=== Activity ===
The answer must be every line of the records below that contains the word "image".

Coordinate-based change listings
Segment Open

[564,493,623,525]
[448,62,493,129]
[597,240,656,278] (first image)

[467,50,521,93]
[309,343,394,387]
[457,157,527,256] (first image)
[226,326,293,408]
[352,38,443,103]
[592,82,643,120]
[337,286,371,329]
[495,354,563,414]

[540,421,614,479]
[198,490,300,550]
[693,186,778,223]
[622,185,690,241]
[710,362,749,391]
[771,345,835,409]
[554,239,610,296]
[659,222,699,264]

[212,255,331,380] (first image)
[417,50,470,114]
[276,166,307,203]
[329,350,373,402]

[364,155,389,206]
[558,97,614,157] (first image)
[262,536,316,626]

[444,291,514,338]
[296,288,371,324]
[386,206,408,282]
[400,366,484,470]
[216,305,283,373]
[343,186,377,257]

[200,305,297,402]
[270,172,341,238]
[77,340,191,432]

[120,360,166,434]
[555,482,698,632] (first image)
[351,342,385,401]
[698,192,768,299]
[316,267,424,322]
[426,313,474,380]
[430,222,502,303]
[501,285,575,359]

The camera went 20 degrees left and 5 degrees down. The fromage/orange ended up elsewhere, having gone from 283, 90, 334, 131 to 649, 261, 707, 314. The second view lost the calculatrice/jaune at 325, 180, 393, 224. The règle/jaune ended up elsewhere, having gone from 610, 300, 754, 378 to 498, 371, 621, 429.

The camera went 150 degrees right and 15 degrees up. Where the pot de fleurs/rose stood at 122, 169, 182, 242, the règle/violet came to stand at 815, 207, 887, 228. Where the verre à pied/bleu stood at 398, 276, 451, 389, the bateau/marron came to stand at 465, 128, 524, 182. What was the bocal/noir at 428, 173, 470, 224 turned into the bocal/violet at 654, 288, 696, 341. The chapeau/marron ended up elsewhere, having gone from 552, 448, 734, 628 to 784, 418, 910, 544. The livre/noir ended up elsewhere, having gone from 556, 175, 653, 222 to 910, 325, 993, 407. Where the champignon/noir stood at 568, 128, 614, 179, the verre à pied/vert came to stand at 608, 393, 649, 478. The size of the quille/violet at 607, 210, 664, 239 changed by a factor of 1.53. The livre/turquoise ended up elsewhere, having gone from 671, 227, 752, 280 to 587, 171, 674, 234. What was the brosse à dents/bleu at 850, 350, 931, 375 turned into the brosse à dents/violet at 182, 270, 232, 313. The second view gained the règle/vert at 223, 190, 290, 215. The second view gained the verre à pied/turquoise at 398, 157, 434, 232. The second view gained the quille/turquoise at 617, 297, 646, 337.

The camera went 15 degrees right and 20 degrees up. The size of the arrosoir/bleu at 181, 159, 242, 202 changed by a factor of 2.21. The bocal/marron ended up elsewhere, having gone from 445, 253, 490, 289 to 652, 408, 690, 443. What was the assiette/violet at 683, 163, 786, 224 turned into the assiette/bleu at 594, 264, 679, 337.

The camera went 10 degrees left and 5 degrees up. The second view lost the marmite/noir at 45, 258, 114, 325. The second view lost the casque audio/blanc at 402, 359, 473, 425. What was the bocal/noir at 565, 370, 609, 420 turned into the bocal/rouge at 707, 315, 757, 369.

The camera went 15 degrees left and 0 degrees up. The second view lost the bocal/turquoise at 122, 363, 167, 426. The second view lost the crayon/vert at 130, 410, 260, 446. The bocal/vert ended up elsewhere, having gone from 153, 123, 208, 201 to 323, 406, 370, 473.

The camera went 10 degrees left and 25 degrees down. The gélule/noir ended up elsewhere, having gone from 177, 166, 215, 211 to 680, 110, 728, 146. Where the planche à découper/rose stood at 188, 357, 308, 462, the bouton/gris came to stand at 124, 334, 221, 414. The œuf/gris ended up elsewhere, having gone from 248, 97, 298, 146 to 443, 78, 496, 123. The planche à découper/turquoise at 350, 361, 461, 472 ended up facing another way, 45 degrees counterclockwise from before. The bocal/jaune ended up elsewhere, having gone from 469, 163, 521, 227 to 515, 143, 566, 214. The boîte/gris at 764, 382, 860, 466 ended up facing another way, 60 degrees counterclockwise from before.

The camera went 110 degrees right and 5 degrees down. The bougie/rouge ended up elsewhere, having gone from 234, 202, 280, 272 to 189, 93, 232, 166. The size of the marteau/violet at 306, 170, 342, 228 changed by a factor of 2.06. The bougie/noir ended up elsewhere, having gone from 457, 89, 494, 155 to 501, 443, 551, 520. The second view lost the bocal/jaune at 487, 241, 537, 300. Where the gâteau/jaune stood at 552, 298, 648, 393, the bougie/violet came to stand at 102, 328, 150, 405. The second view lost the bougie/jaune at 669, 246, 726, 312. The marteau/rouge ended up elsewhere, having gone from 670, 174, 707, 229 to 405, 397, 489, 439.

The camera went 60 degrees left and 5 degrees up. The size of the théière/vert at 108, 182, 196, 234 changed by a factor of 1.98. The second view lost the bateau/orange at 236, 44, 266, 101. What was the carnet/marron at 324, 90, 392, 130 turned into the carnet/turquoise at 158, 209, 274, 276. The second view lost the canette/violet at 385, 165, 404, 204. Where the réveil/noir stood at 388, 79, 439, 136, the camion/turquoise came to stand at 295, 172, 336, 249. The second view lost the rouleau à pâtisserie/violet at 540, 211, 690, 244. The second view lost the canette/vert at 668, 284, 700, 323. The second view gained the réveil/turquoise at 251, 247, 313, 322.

Segment Closed

=== Your response ===
[597,240,656,278] (first image)
[457,157,527,256] (first image)
[212,255,331,380] (first image)
[558,97,614,157] (first image)
[555,482,698,632] (first image)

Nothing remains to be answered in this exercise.